"""

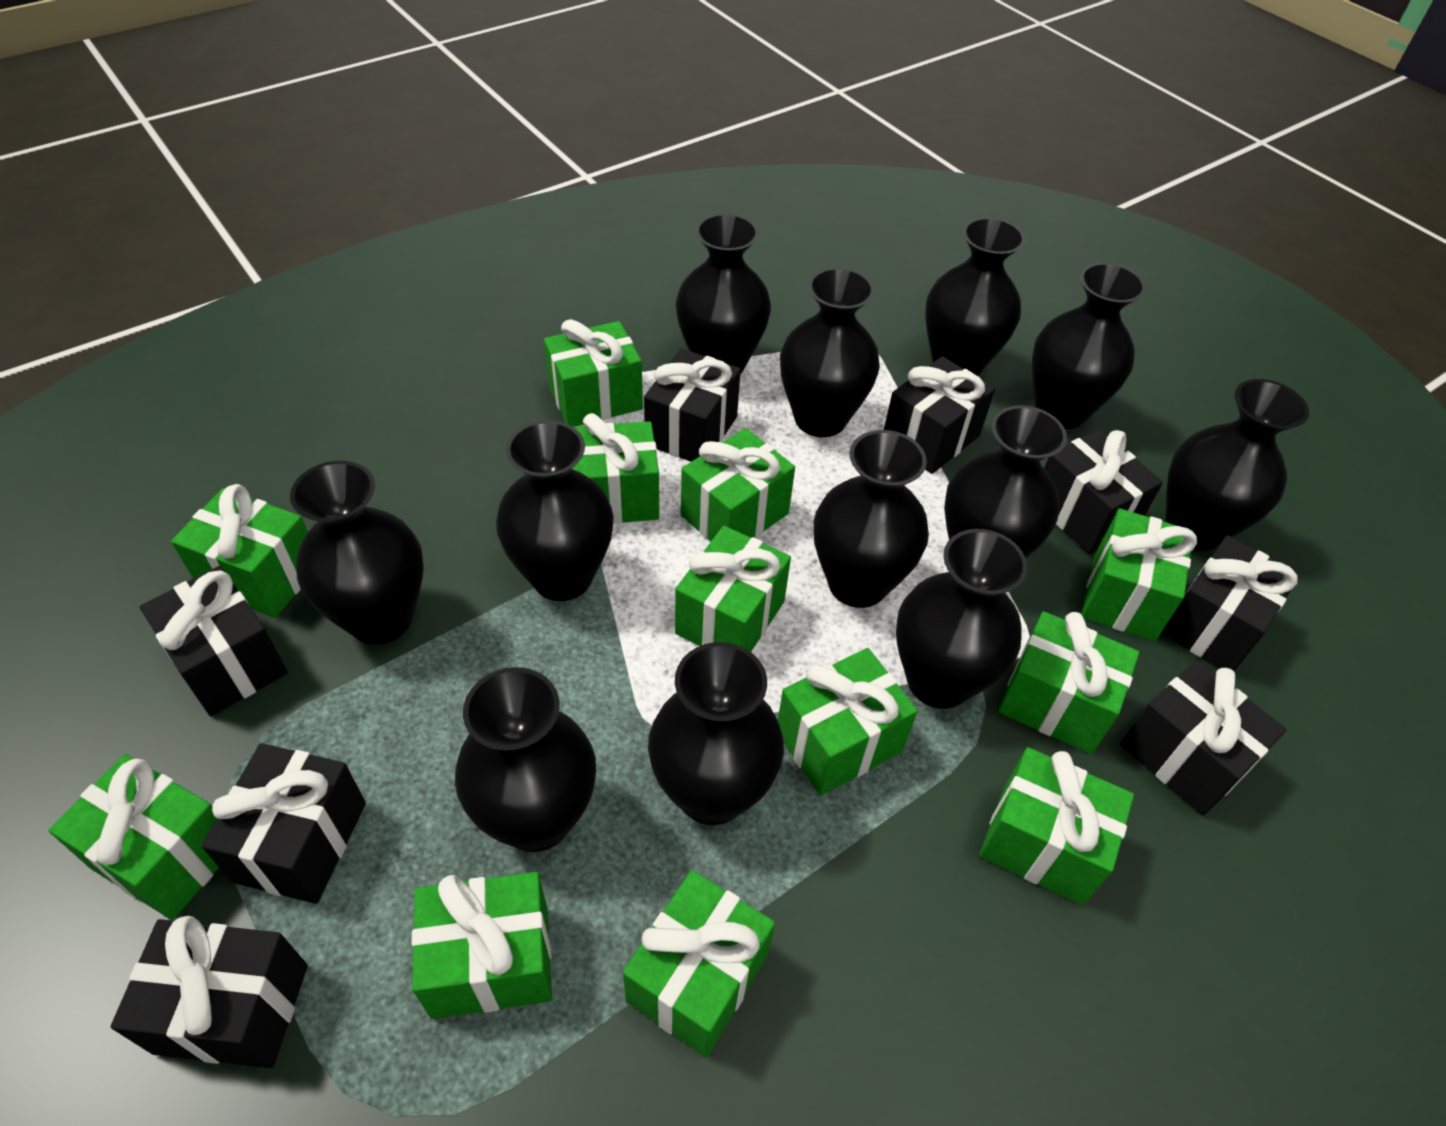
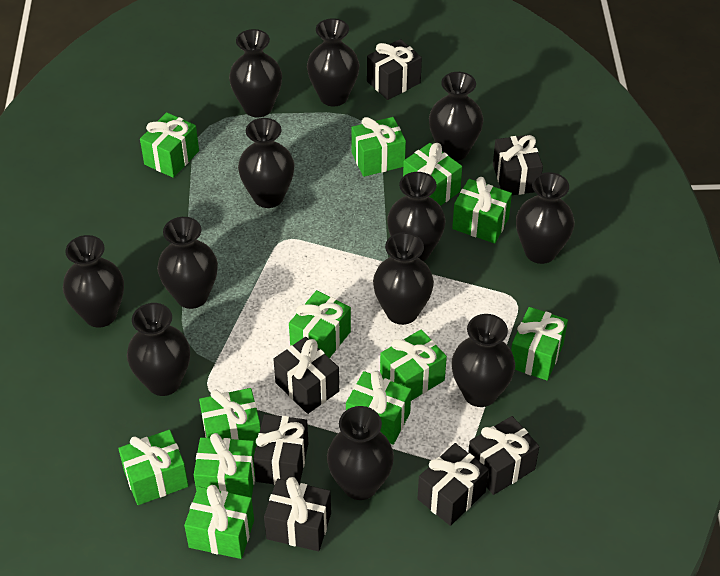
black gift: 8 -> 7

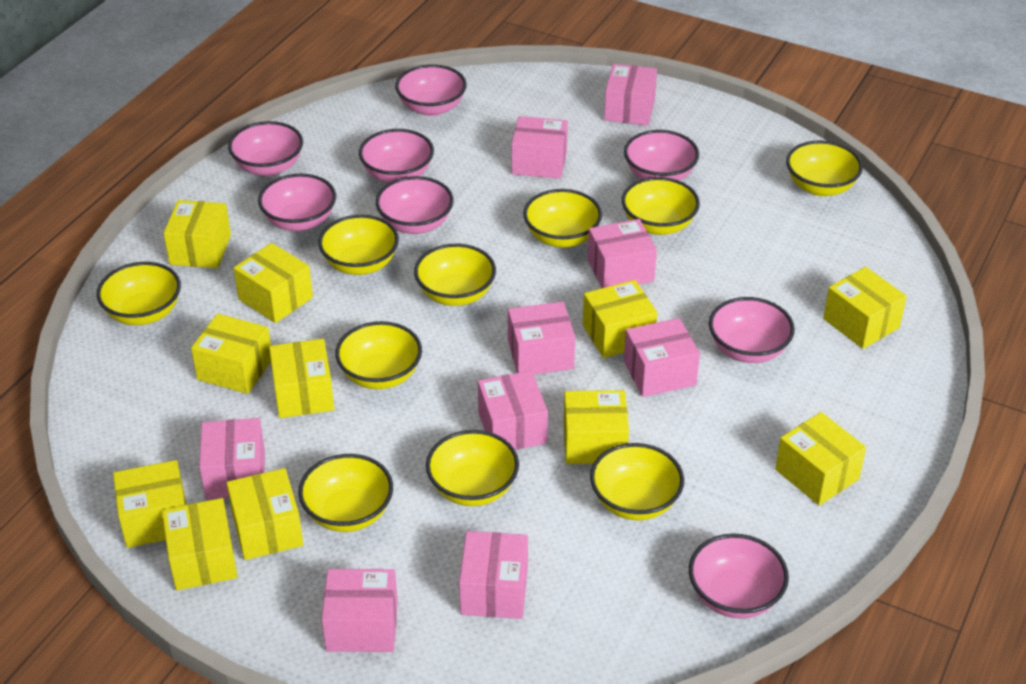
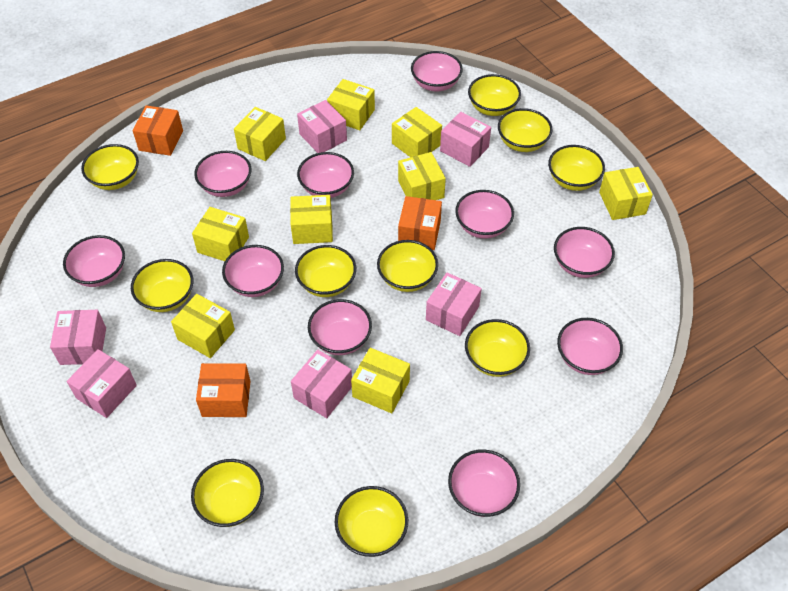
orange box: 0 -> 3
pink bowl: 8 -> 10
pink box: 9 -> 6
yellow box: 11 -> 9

"""

• [Exercise instructions]
In the copy, no pictures should appear; the records themselves must be repeated exactly.

• [Task response]
black gift: 8 -> 7

orange box: 0 -> 3
pink bowl: 8 -> 10
pink box: 9 -> 6
yellow box: 11 -> 9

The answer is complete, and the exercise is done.